— What to do —
Using the data that follows, give again word for word the lines between the one holding "blue cutting board [146,144,277,193] -> none" and the one holding "blue cutting board [621,227,700,294] -> none", inclusive. Omit the pictures.

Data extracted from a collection

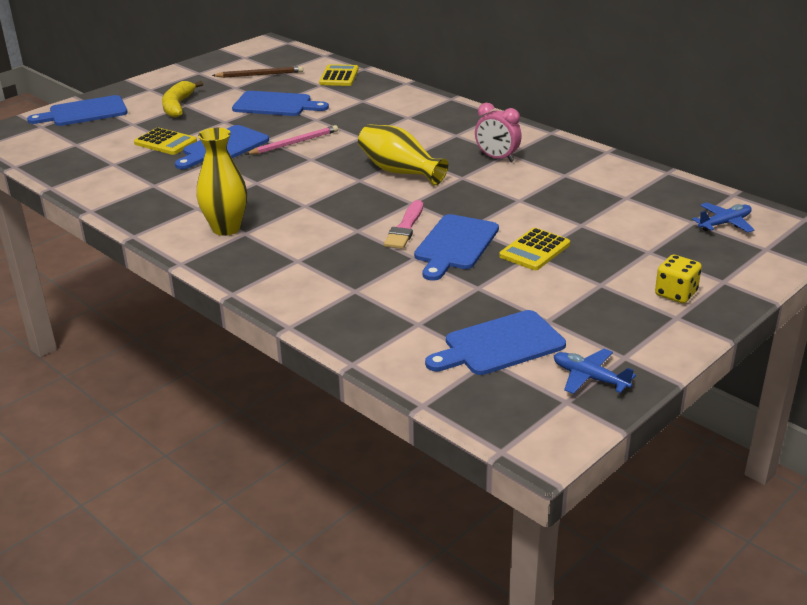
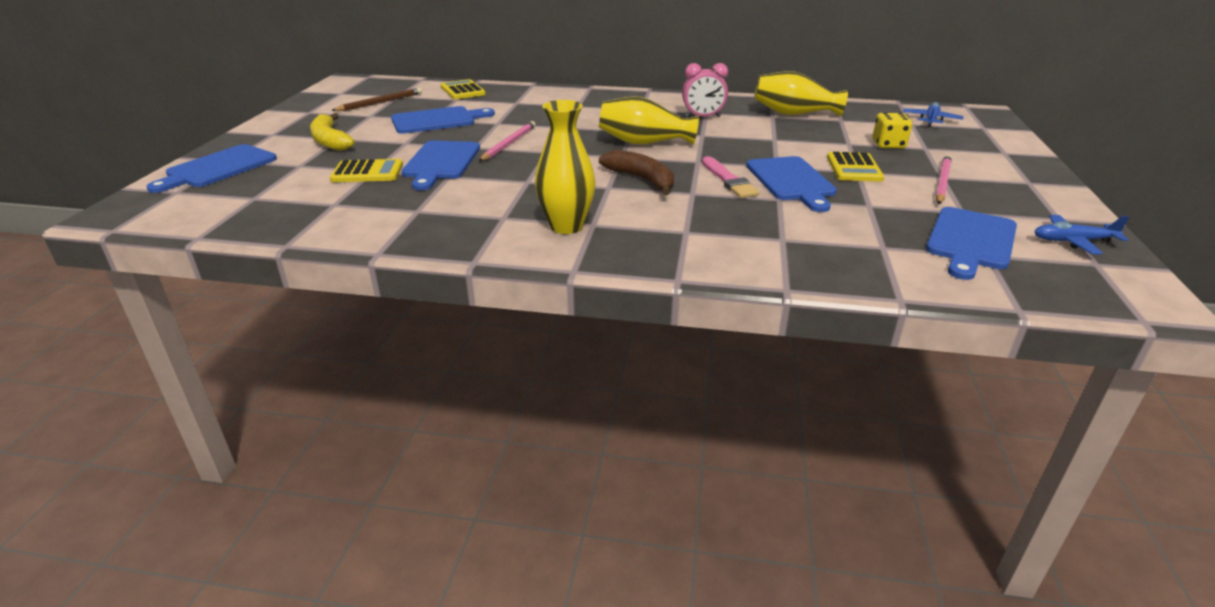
camera: 35 degrees left, 0 degrees up
yellow dice [655,255,702,303] -> yellow dice moved to [872,113,912,148]
none -> brown banana [599,150,674,195]
none -> yellow vase [754,71,848,116]
none -> pink pencil [936,155,952,204]

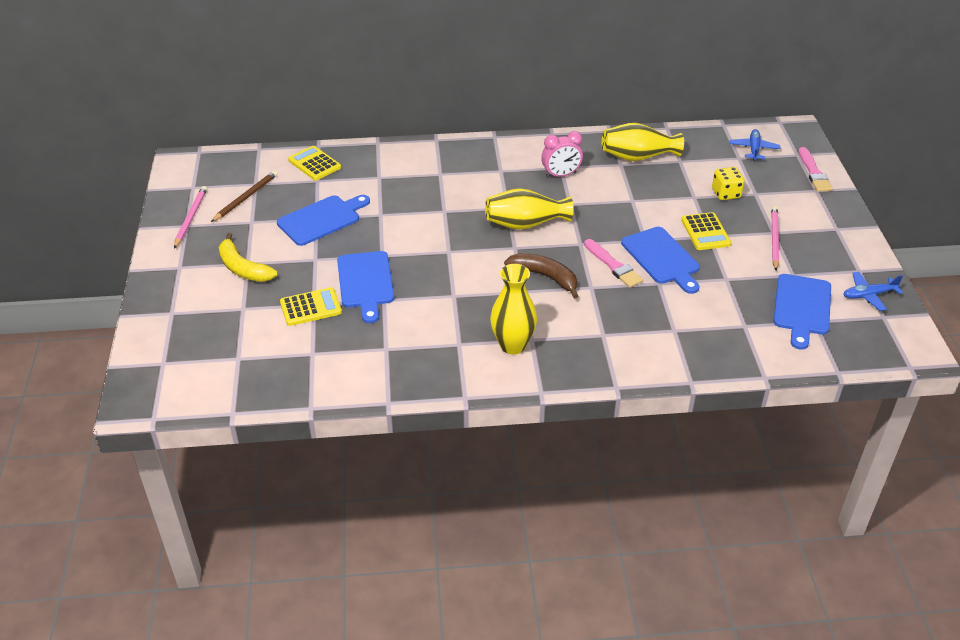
camera: 15 degrees left, 10 degrees up
blue cutting board [146,144,277,193] -> none
pink pencil [479,121,536,161] -> pink pencil moved to [174,186,207,249]
none -> pink brush [798,147,832,192]

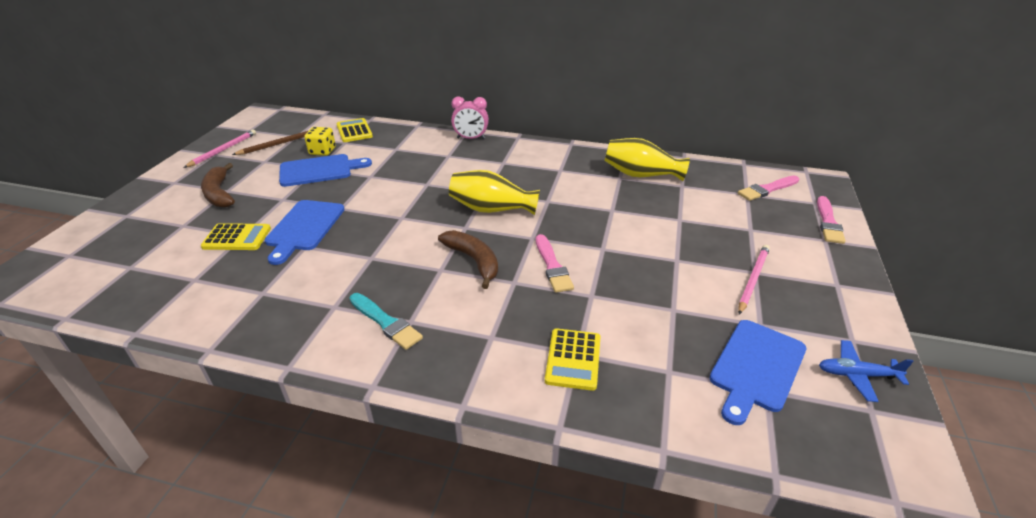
camera: 20 degrees right, 5 degrees down
yellow banana [219,233,278,282] -> brown banana [201,163,235,207]
yellow vase [490,264,537,355] -> turquoise brush [350,293,423,350]
pink clock [541,131,583,178] -> pink clock moved to [451,97,489,139]
blue cutting board [621,227,700,294] -> none
yellow calculator [681,212,731,250] -> yellow calculator moved to [545,328,600,391]
yellow dice [712,167,745,200] -> yellow dice moved to [304,127,336,156]
blue plane [730,129,780,161] -> pink brush [738,176,799,201]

— Solution to the exercise —
blue cutting board [146,144,277,193] -> none
pink pencil [479,121,536,161] -> pink pencil moved to [174,186,207,249]
none -> pink brush [798,147,832,192]

camera: 20 degrees right, 5 degrees down
yellow banana [219,233,278,282] -> brown banana [201,163,235,207]
yellow vase [490,264,537,355] -> turquoise brush [350,293,423,350]
pink clock [541,131,583,178] -> pink clock moved to [451,97,489,139]
blue cutting board [621,227,700,294] -> none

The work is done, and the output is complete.